Return all the data verbatim but without images.

• **Data section**:
= = = =
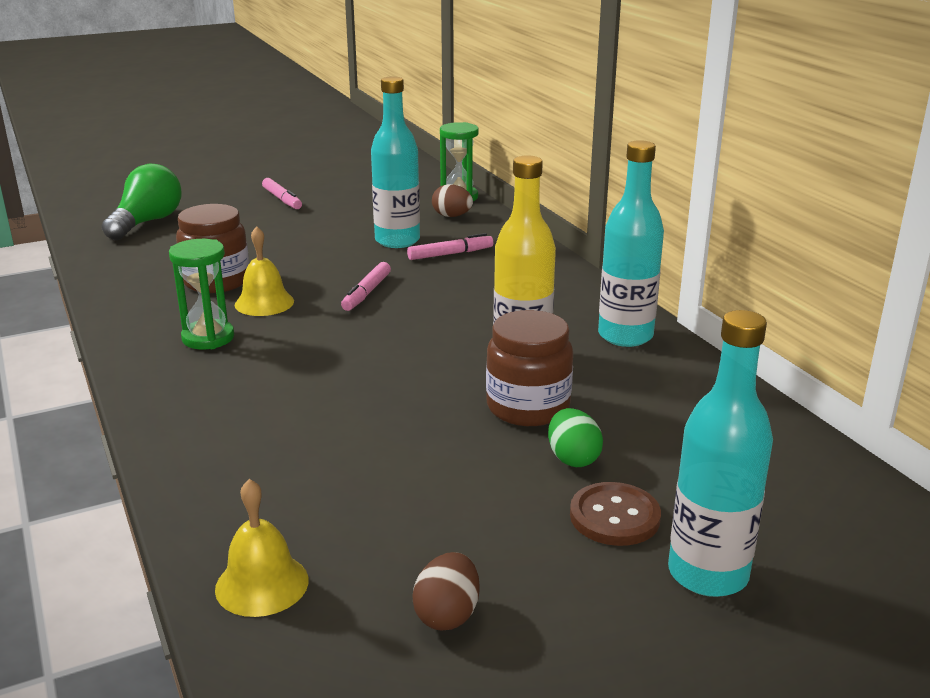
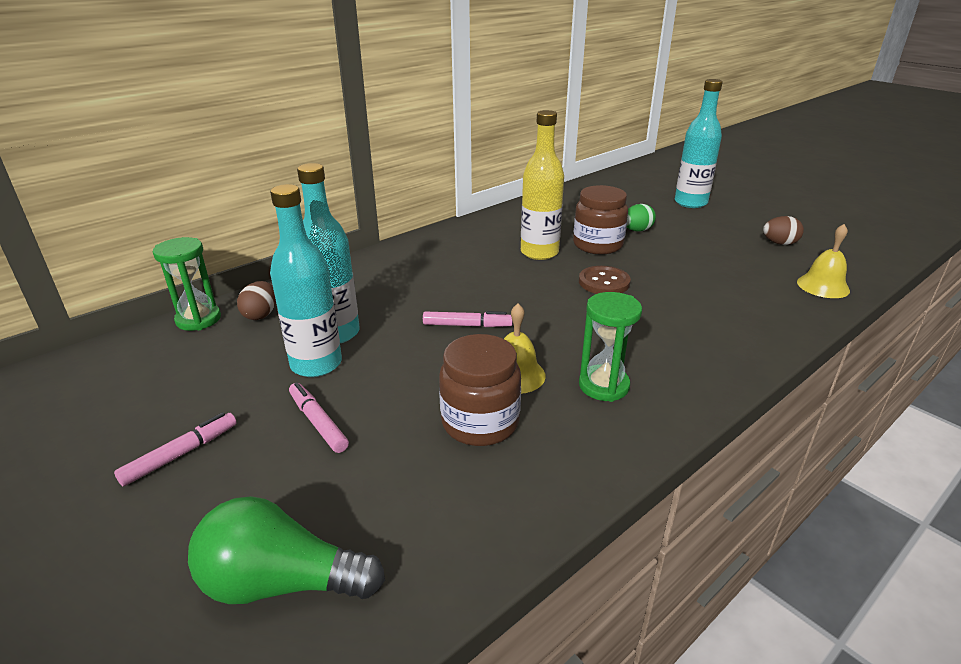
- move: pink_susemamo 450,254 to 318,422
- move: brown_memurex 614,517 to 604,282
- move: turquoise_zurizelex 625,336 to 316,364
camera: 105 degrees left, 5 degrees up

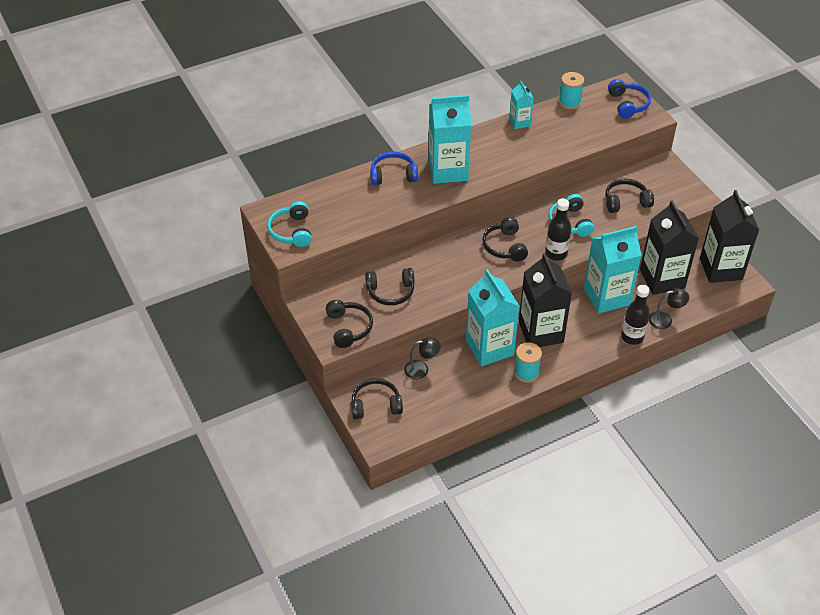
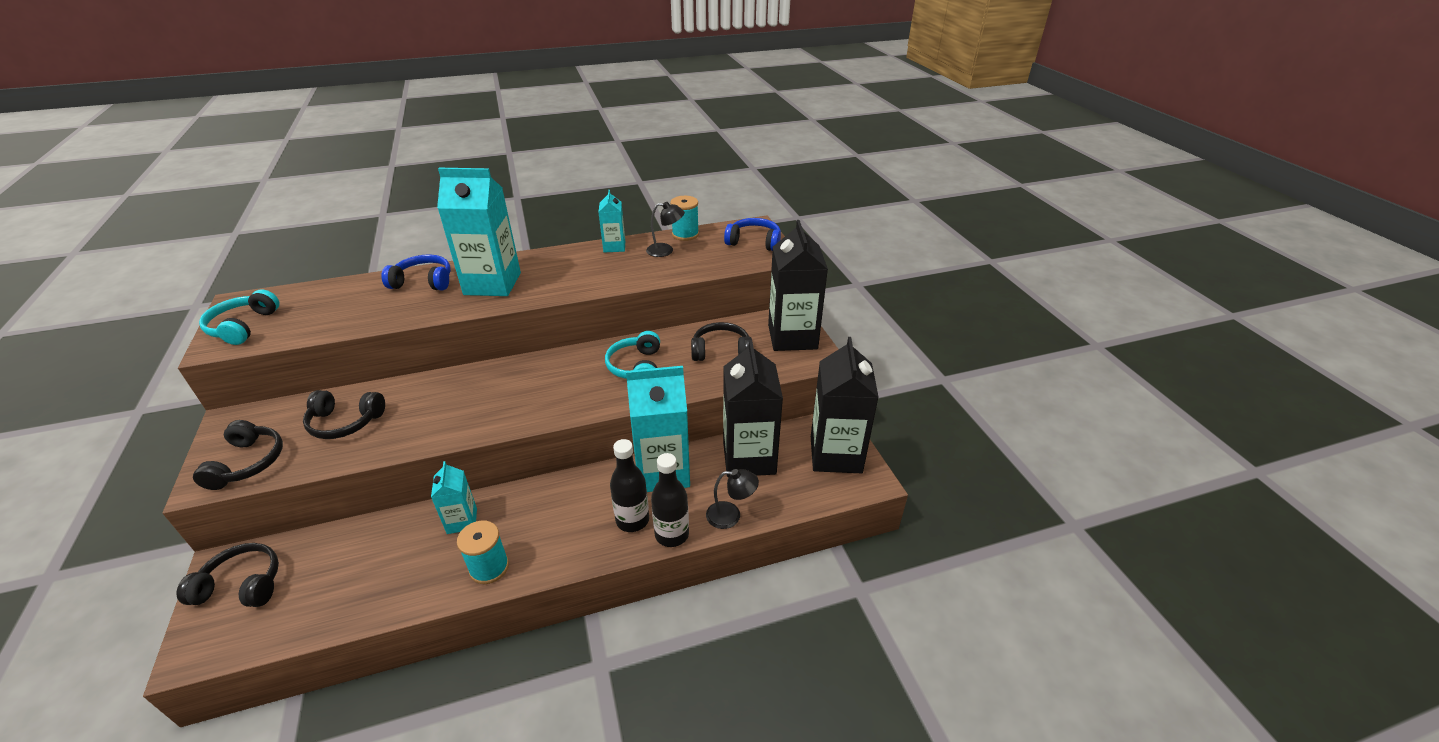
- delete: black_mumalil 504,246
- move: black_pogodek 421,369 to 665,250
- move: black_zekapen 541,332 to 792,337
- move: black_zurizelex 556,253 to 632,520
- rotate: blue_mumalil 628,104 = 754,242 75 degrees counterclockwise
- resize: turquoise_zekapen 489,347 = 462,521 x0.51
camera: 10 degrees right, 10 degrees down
= = = =
• **Result for this task**:
- move: pink_susemamo 450,254 to 318,422
- move: brown_memurex 614,517 to 604,282
- move: turquoise_zurizelex 625,336 to 316,364
camera: 105 degrees left, 5 degrees up

- delete: black_mumalil 504,246
- move: black_pogodek 421,369 to 665,250
- move: black_zekapen 541,332 to 792,337
- move: black_zurizelex 556,253 to 632,520
- rotate: blue_mumalil 628,104 = 754,242 75 degrees counterclockwise
- resize: turquoise_zekapen 489,347 = 462,521 x0.51
camera: 10 degrees right, 10 degrees down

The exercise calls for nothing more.